[Object state change records]
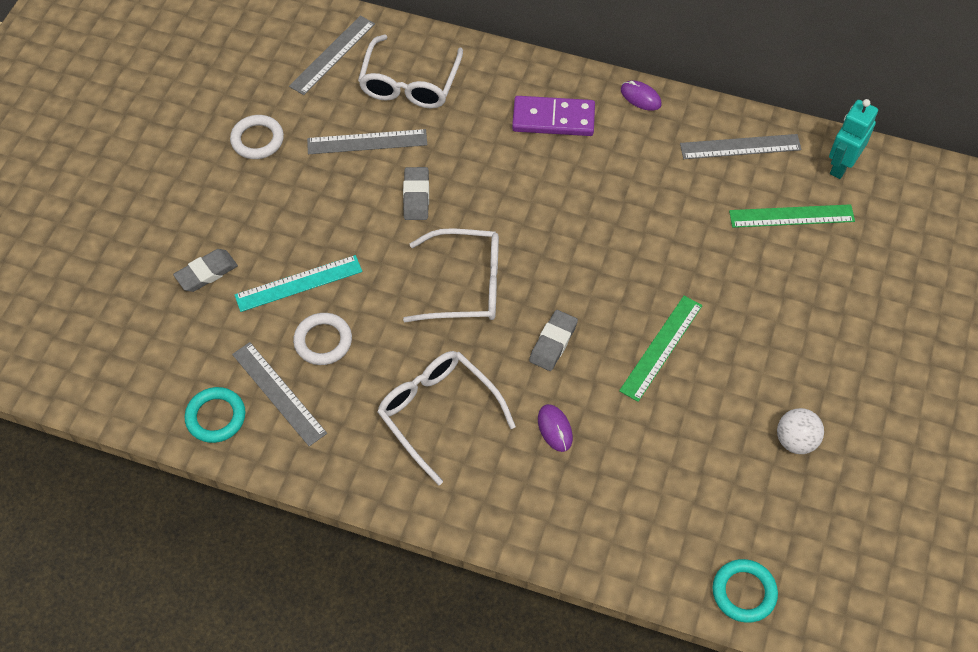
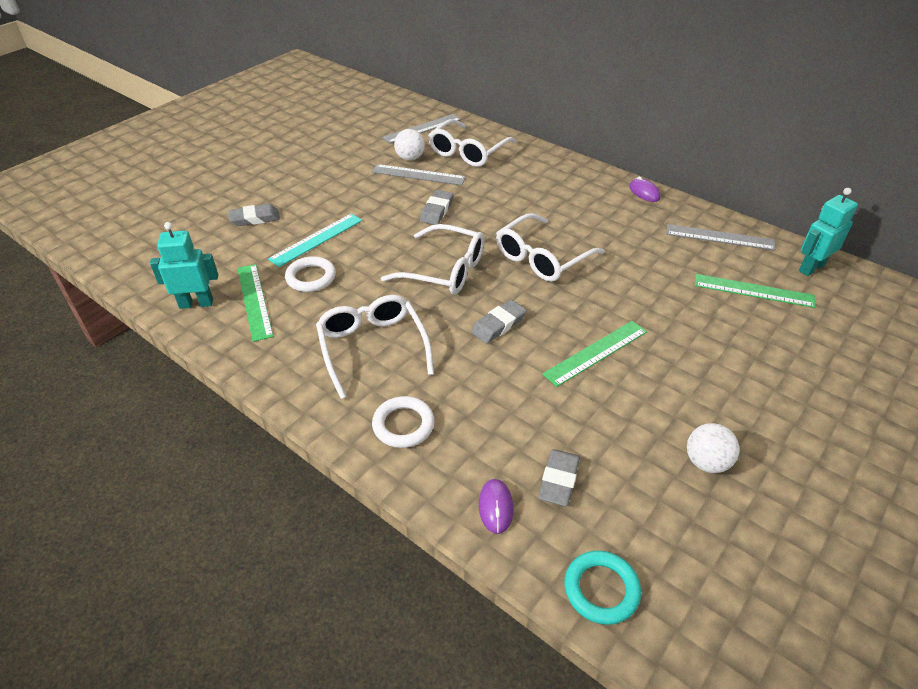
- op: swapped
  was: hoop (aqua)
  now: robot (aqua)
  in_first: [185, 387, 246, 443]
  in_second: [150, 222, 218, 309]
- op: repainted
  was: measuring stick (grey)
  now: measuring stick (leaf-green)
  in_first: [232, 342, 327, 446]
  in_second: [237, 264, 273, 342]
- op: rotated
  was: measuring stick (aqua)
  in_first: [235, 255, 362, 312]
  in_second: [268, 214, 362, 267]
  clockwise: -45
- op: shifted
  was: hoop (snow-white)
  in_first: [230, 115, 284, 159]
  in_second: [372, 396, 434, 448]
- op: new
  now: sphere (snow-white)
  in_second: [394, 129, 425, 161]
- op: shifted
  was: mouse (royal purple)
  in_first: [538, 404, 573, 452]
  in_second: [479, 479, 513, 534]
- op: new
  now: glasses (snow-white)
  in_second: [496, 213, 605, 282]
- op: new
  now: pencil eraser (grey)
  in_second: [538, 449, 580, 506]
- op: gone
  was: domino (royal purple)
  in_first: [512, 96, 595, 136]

* _To do_
Make an exact copy of the records above, with the pictures left out.

* _Task response_
- op: swapped
  was: hoop (aqua)
  now: robot (aqua)
  in_first: [185, 387, 246, 443]
  in_second: [150, 222, 218, 309]
- op: repainted
  was: measuring stick (grey)
  now: measuring stick (leaf-green)
  in_first: [232, 342, 327, 446]
  in_second: [237, 264, 273, 342]
- op: rotated
  was: measuring stick (aqua)
  in_first: [235, 255, 362, 312]
  in_second: [268, 214, 362, 267]
  clockwise: -45
- op: shifted
  was: hoop (snow-white)
  in_first: [230, 115, 284, 159]
  in_second: [372, 396, 434, 448]
- op: new
  now: sphere (snow-white)
  in_second: [394, 129, 425, 161]
- op: shifted
  was: mouse (royal purple)
  in_first: [538, 404, 573, 452]
  in_second: [479, 479, 513, 534]
- op: new
  now: glasses (snow-white)
  in_second: [496, 213, 605, 282]
- op: new
  now: pencil eraser (grey)
  in_second: [538, 449, 580, 506]
- op: gone
  was: domino (royal purple)
  in_first: [512, 96, 595, 136]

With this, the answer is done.